**DATASET:**
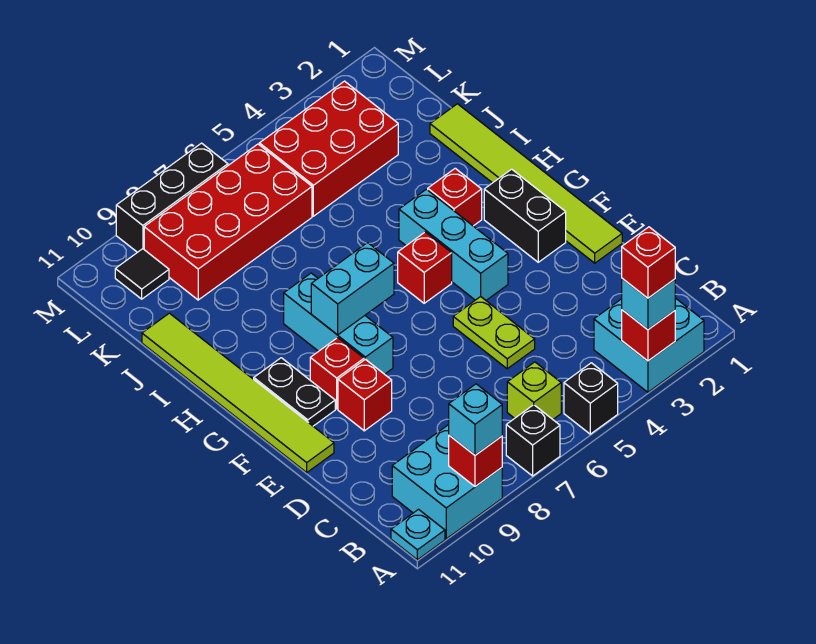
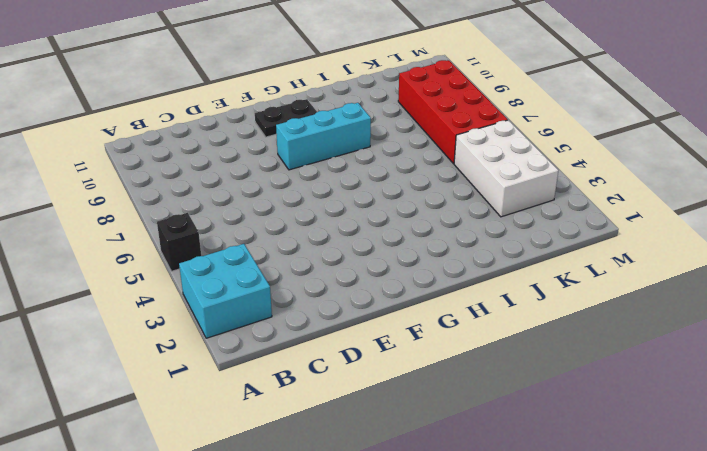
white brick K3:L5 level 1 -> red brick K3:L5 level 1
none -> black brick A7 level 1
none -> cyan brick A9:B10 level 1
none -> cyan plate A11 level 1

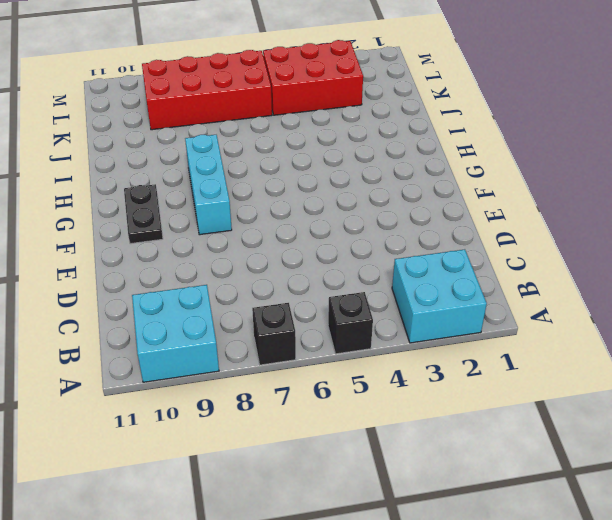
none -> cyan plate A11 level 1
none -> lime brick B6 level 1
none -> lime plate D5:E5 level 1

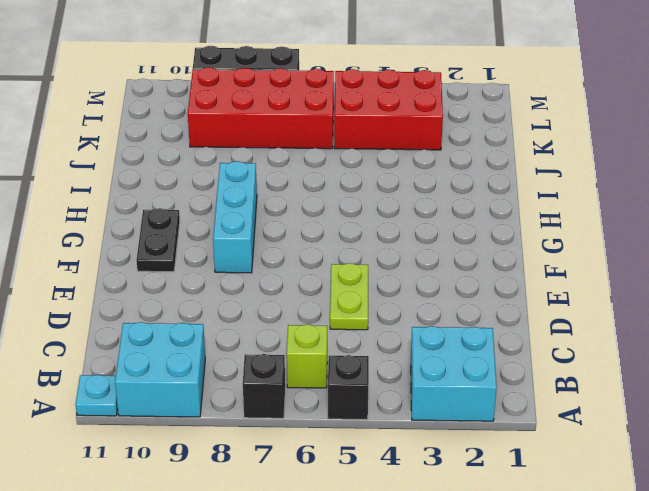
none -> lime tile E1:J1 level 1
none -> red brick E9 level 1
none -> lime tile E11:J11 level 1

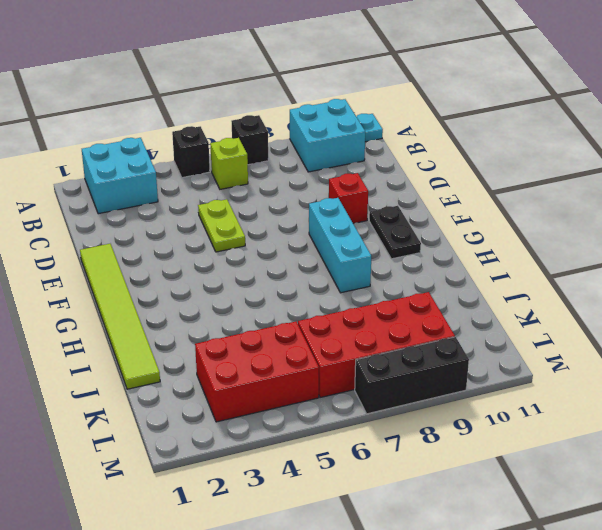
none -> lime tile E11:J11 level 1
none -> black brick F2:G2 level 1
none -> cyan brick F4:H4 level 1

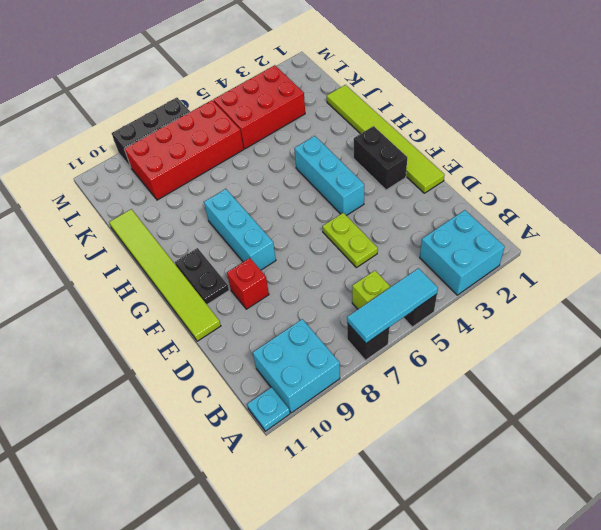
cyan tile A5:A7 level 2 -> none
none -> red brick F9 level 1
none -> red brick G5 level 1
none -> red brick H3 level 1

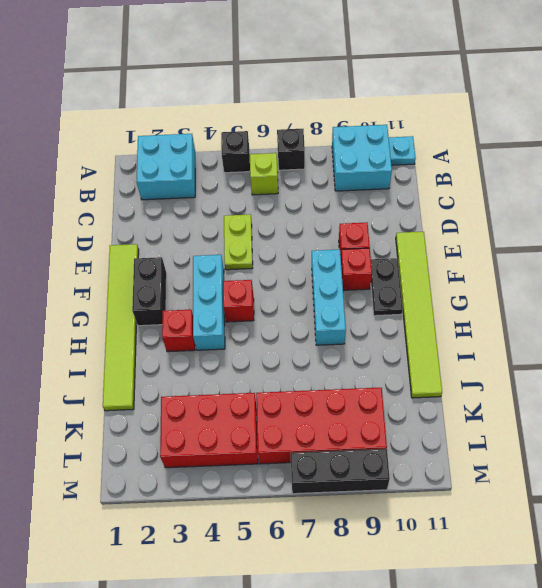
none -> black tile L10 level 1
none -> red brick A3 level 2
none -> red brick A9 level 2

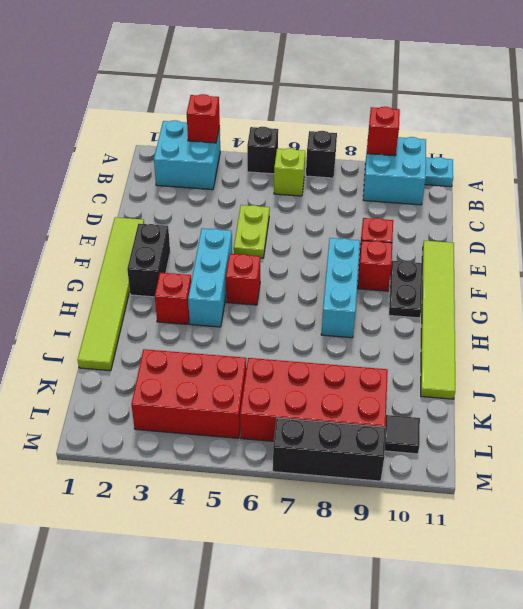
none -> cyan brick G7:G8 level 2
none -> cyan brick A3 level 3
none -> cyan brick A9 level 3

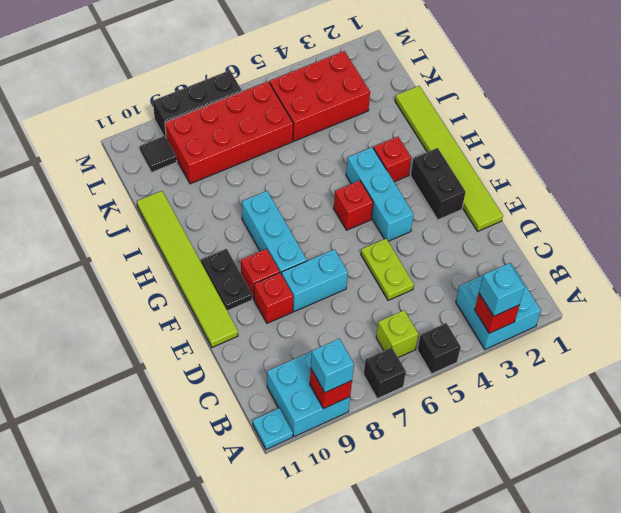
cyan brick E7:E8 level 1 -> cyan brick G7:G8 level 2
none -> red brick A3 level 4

**TASK INSTRUCTIONS:** For the listing above, identify each line bearing "lime".

**RESULT BELOW:**
none -> lime brick B6 level 1
none -> lime plate D5:E5 level 1
none -> lime tile E1:J1 level 1
none -> lime tile E11:J11 level 1
none -> lime tile E11:J11 level 1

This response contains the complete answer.